[Collected material Boundary: Start]

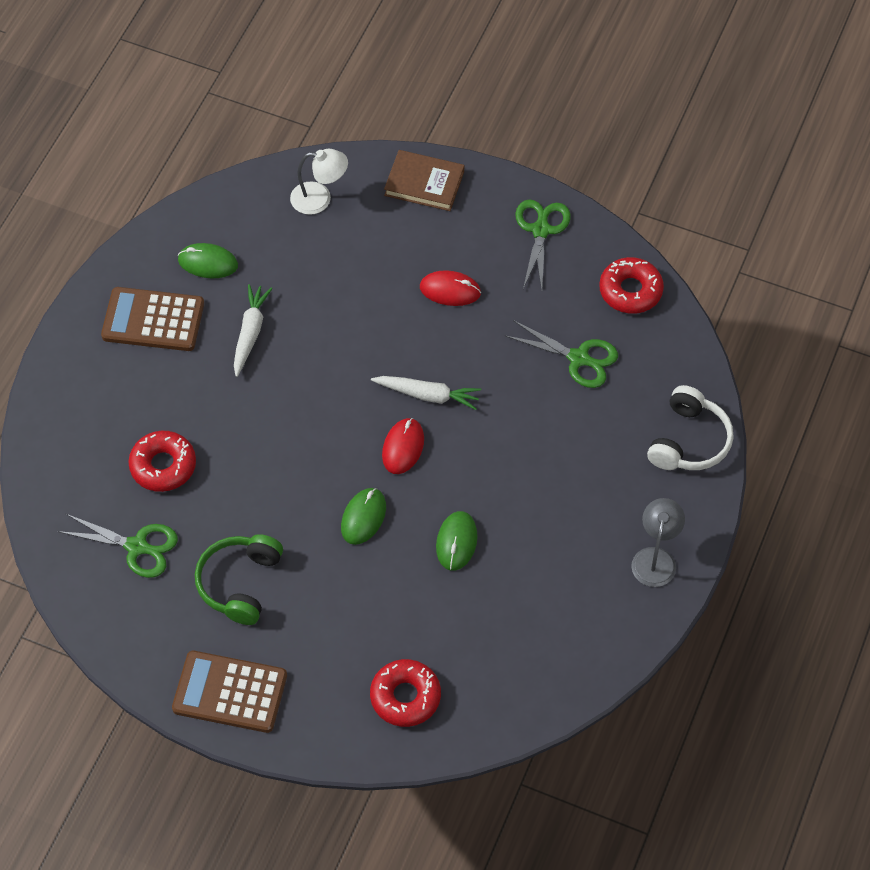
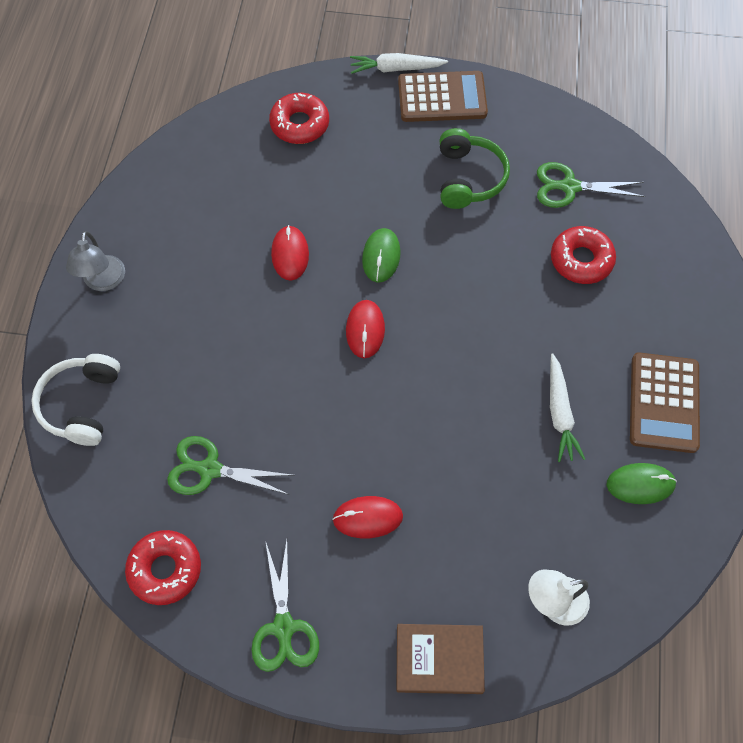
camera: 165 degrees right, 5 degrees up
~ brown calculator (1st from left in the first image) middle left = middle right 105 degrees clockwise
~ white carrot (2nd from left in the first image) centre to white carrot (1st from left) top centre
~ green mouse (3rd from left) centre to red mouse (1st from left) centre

[Collected material Boundary: End]

Keep the pictures out while you retype all of the data above exactly as it appears.

** Answer box **
camera: 165 degrees right, 5 degrees up
~ brown calculator (1st from left in the first image) middle left = middle right 105 degrees clockwise
~ white carrot (2nd from left in the first image) centre to white carrot (1st from left) top centre
~ green mouse (3rd from left) centre to red mouse (1st from left) centre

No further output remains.